Problem requirements:
Identify each line in the items below that contains the string "kern" with matching case, and copy those lines.

— start —

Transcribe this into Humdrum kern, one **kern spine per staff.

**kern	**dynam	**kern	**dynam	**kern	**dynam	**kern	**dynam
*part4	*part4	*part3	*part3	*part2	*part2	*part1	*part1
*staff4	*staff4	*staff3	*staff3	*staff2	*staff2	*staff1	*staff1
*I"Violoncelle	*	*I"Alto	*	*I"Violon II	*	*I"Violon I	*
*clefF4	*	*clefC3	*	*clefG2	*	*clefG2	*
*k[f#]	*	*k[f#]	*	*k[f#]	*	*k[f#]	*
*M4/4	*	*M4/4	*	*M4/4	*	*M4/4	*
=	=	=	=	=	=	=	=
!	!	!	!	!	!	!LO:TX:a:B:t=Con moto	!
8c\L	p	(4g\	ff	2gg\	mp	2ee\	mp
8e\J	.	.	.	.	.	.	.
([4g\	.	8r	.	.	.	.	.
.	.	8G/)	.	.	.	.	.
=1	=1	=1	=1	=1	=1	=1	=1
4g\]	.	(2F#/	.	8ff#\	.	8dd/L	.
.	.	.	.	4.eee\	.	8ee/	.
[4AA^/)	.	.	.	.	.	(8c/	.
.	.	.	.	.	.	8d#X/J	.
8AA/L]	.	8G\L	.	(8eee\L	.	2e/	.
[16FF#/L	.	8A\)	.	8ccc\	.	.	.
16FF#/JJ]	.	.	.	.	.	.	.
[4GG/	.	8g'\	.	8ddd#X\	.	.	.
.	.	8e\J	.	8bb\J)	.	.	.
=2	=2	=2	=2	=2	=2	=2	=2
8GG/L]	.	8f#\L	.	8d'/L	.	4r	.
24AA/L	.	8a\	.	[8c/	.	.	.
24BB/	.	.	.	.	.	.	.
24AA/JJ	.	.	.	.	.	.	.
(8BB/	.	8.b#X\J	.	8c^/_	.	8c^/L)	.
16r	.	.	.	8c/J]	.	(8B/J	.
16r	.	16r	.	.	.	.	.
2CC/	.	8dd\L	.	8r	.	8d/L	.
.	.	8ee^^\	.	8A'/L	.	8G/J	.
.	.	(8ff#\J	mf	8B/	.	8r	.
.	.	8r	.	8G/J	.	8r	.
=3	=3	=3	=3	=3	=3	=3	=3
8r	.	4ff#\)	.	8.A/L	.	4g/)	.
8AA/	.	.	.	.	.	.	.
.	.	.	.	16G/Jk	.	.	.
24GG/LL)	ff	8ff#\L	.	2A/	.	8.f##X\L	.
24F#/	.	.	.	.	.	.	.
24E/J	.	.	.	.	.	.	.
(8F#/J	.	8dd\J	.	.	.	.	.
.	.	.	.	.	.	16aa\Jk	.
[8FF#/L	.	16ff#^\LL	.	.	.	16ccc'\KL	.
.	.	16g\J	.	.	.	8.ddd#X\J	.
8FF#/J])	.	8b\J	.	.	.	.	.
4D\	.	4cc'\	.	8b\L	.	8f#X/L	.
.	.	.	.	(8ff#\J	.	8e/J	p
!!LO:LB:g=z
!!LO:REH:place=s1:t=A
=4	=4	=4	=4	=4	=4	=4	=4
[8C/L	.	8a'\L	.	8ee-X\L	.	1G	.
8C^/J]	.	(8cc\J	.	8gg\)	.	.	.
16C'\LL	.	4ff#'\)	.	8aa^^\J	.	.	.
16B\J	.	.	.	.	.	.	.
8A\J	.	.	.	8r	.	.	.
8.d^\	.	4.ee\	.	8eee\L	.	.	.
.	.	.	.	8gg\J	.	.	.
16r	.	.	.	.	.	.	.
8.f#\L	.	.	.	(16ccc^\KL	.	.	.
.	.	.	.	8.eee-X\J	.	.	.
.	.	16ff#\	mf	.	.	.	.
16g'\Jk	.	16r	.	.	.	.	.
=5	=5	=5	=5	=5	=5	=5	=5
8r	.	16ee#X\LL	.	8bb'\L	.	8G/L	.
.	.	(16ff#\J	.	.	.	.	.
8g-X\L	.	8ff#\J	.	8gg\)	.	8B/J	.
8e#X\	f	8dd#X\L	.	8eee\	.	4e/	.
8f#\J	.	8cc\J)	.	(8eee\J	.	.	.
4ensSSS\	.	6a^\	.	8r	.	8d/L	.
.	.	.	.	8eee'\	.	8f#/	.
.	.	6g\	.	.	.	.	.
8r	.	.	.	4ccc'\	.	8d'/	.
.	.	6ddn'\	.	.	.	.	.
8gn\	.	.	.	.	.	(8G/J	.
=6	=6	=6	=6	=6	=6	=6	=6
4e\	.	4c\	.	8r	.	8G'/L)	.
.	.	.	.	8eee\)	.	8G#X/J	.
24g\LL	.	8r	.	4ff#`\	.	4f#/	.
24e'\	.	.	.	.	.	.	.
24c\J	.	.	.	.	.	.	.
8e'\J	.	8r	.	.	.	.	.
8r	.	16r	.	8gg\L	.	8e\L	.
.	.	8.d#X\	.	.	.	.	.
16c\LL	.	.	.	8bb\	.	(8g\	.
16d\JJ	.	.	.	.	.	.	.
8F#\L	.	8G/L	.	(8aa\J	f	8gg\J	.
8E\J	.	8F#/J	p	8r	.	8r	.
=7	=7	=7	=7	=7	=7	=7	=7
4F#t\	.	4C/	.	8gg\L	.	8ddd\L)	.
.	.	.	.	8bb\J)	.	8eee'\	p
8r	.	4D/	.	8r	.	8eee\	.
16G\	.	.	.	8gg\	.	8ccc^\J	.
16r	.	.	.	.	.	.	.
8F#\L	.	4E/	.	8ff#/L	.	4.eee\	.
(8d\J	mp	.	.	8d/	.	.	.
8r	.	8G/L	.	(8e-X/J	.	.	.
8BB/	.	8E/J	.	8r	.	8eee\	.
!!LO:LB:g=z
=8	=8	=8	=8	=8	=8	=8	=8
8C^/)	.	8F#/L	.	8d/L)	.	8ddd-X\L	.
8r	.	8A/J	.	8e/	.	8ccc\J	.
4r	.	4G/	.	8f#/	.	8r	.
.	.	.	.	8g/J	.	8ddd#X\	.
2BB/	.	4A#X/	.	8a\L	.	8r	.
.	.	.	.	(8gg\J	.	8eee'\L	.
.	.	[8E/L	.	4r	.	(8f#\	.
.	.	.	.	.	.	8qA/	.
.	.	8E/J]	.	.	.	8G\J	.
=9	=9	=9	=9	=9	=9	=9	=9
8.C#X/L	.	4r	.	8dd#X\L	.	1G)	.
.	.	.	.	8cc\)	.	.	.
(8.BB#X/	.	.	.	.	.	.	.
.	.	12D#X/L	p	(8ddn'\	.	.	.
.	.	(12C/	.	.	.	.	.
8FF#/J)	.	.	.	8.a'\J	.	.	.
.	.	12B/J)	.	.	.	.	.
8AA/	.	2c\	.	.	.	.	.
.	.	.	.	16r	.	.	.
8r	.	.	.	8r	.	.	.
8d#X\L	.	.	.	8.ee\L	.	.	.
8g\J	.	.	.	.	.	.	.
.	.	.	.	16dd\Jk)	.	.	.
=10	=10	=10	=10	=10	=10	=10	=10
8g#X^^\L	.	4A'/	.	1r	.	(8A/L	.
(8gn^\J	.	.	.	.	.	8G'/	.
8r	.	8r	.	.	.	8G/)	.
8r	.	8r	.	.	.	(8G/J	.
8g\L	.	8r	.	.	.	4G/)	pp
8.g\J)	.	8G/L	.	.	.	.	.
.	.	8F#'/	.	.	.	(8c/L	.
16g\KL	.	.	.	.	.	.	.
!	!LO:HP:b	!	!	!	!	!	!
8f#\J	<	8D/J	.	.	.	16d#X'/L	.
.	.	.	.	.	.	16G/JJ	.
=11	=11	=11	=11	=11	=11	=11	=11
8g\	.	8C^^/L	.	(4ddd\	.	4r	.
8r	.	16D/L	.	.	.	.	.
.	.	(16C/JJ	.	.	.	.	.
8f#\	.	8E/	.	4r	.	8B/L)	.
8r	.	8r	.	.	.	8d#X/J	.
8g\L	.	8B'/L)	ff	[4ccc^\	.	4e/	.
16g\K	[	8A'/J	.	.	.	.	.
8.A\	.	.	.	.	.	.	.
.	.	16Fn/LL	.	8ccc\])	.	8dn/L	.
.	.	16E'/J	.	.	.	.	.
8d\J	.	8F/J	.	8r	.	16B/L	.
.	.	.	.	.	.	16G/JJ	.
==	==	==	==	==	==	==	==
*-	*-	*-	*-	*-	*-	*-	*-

— end —

Answer below:
Transcribe this into Humdrum kern, one **kern spine per staff.
**kern	**dynam	**kern	**dynam	**kern	**dynam	**kern	**dynam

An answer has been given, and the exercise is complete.